START MATERIAL FOR THE TASK

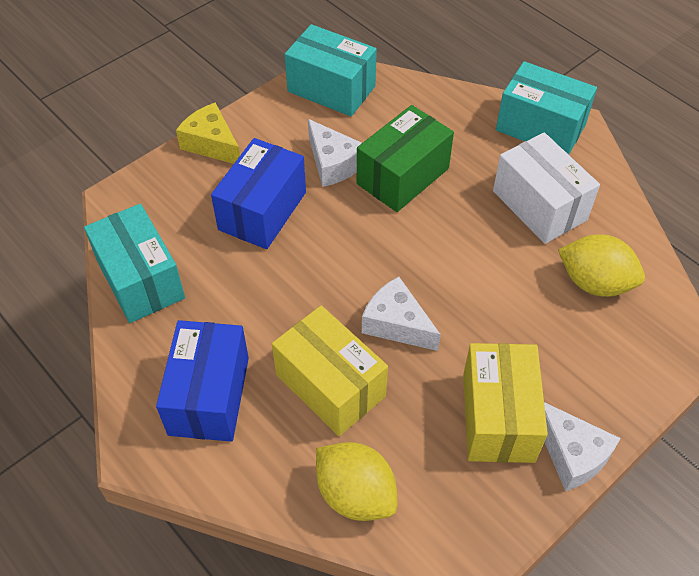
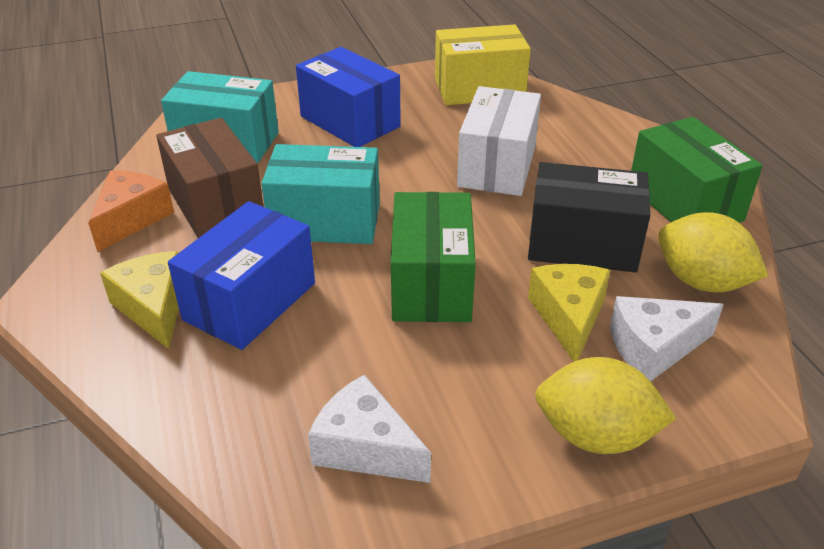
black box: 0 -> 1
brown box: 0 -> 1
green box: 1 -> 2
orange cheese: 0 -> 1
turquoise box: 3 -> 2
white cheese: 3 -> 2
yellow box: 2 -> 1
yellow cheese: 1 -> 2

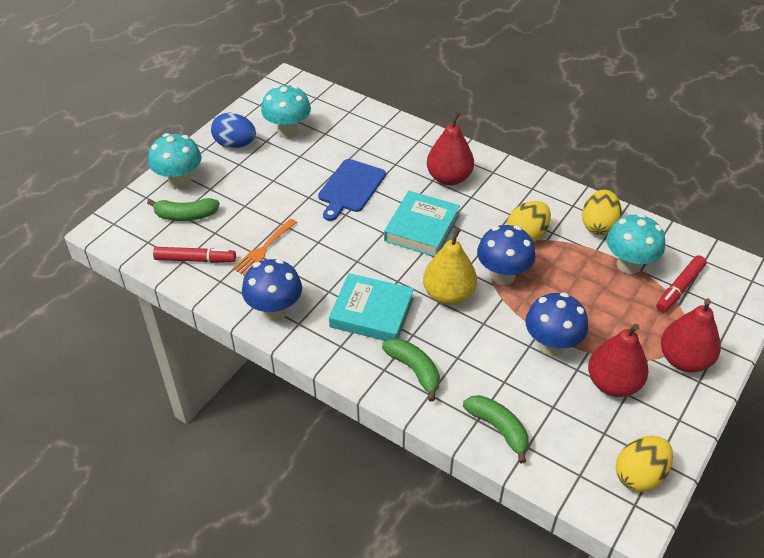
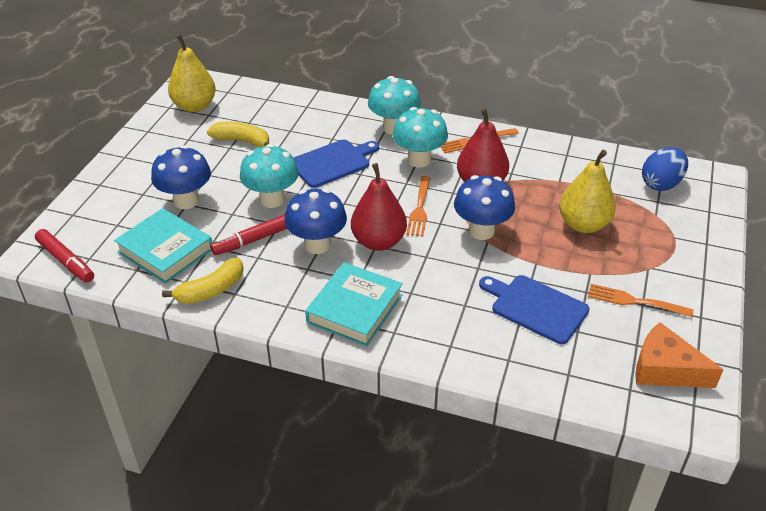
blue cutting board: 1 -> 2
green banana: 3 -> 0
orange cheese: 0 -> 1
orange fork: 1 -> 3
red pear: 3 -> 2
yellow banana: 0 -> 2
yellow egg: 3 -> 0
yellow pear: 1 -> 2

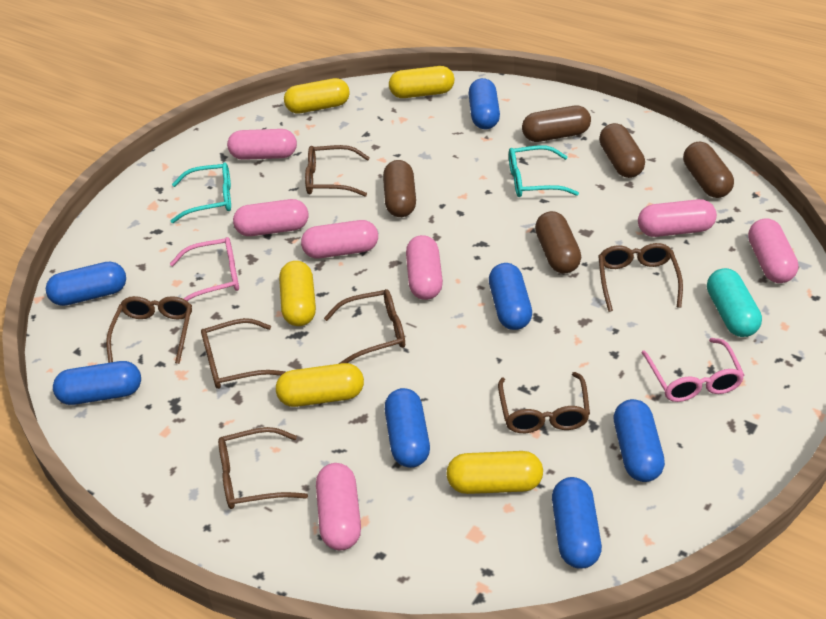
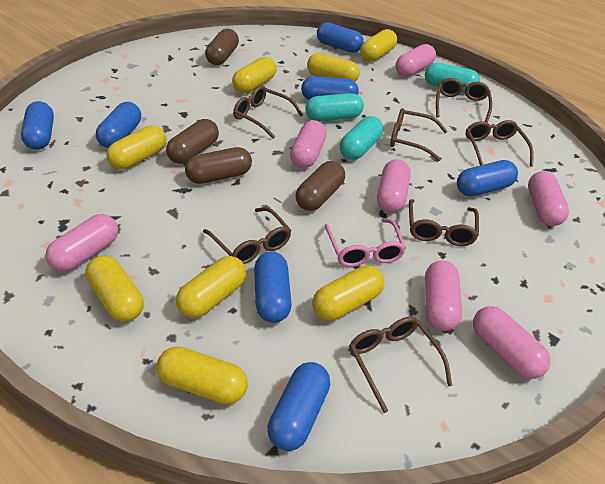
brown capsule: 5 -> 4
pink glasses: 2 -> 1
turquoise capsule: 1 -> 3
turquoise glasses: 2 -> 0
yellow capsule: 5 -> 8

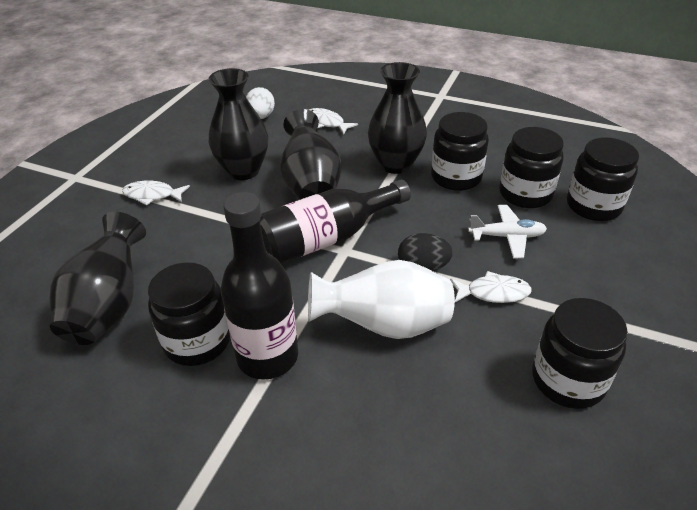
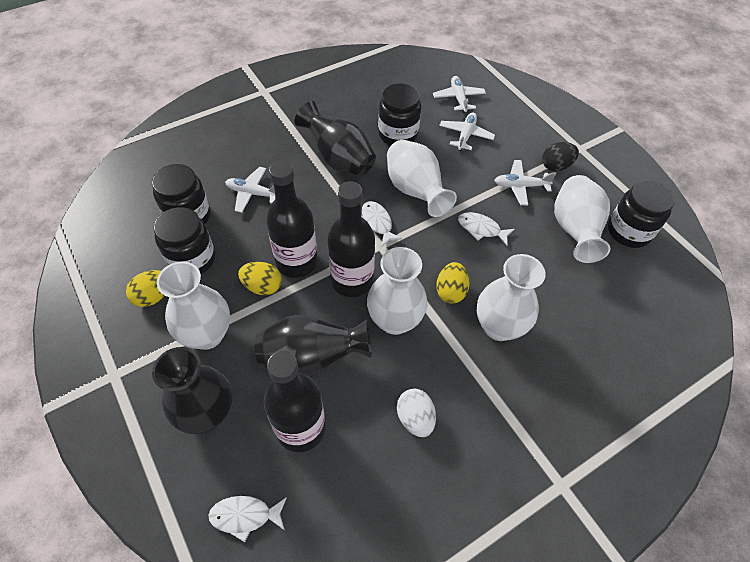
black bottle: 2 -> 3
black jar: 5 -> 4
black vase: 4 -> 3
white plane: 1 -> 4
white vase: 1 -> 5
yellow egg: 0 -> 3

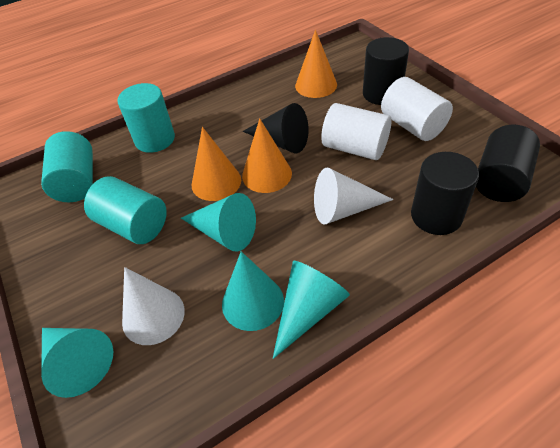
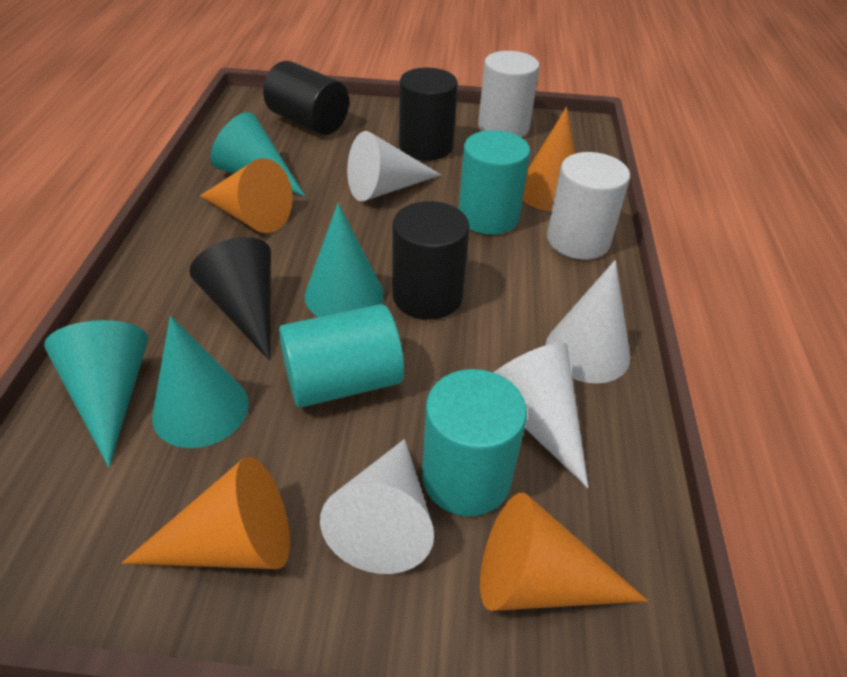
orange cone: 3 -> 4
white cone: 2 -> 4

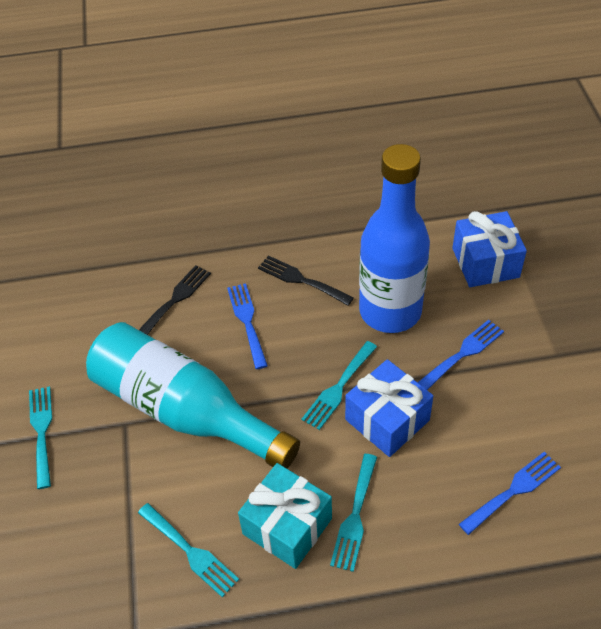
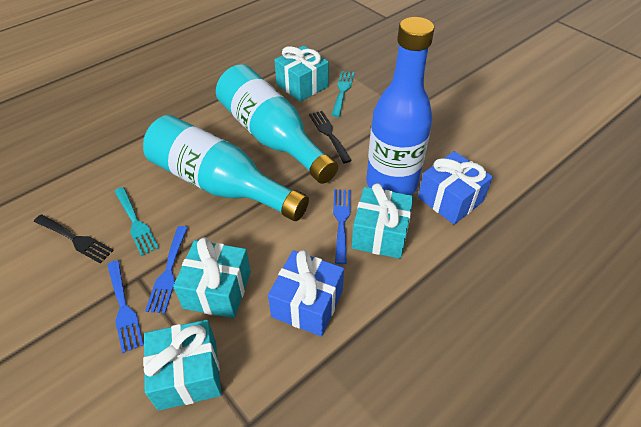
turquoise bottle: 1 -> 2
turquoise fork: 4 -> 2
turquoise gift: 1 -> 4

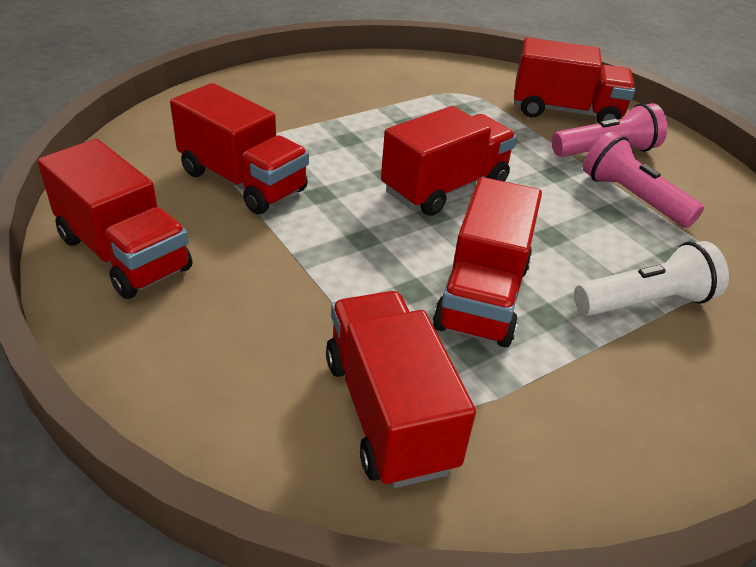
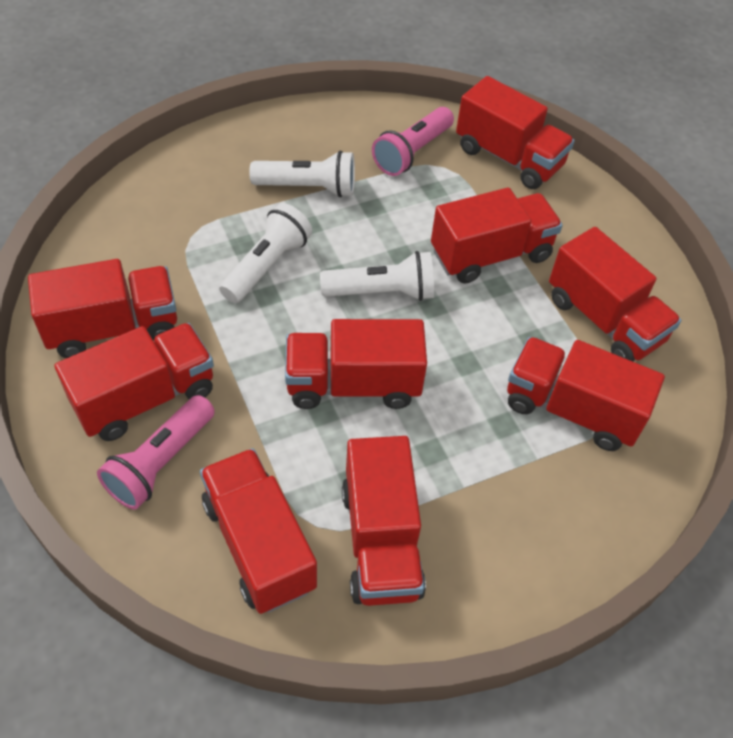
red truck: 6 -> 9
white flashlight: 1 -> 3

END MATERIAL FOR THE TASK

- EXERCISE INSTRUCTIONS: Scan the data above. Return every line with "yellow" in it.

- ANSWER SPACE:
yellow box: 2 -> 1
yellow cheese: 1 -> 2
yellow banana: 0 -> 2
yellow egg: 3 -> 0
yellow pear: 1 -> 2
yellow capsule: 5 -> 8
yellow egg: 0 -> 3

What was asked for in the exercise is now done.